EXERCISE DESCRIPTION -
In the listing that follows, print every line exactly and leave the images out.

COLLECTED DATA -
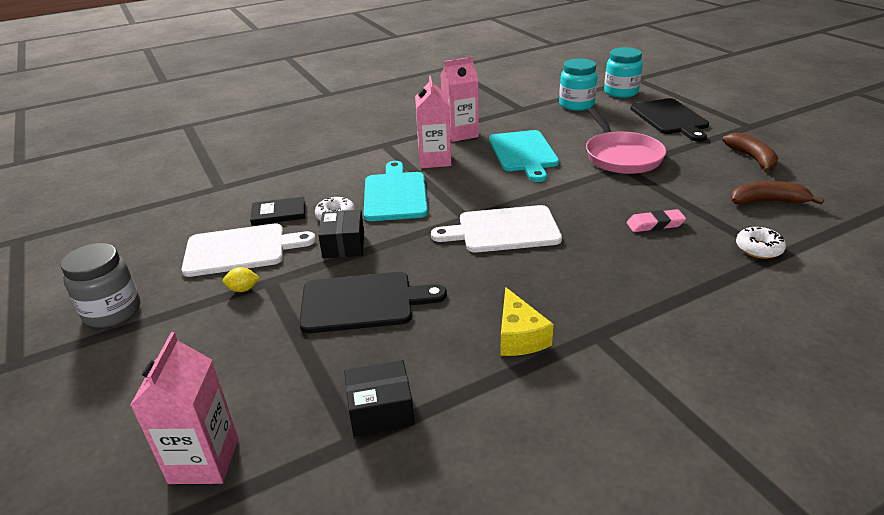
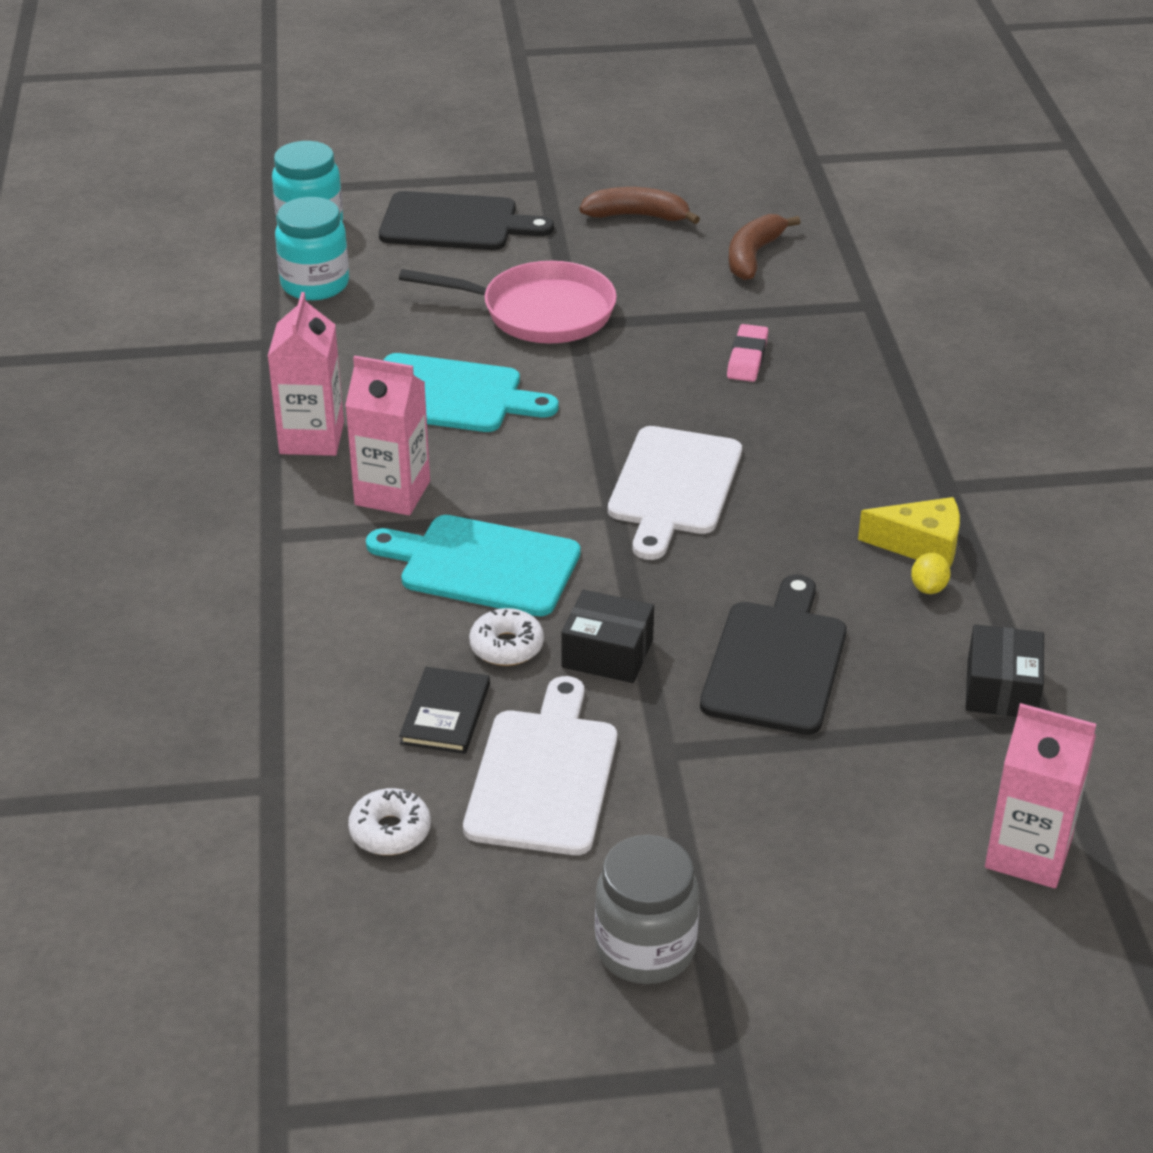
camera: 70 degrees left, 5 degrees up
(243, 289) = (670, 784): yellow lemon -> yellow lemon (928, 588)
(758, 249) = (849, 309): white donut -> white donut (390, 831)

WRITTEN REPLY -
camera: 70 degrees left, 5 degrees up
(243, 289) = (670, 784): yellow lemon -> yellow lemon (928, 588)
(758, 249) = (849, 309): white donut -> white donut (390, 831)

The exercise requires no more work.